▶ _Records for this task_
>>
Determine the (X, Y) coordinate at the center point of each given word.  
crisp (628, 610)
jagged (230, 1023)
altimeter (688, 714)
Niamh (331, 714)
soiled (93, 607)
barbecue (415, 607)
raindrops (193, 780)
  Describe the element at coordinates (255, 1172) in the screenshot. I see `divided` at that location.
<<
▶ _Exercise_
Copy out every one of the entries above word for word.

▶ _Answer below_
Determine the (X, Y) coordinate at the center point of each given word.  
crisp (628, 610)
jagged (230, 1023)
altimeter (688, 714)
Niamh (331, 714)
soiled (93, 607)
barbecue (415, 607)
raindrops (193, 780)
  Describe the element at coordinates (255, 1172) in the screenshot. I see `divided` at that location.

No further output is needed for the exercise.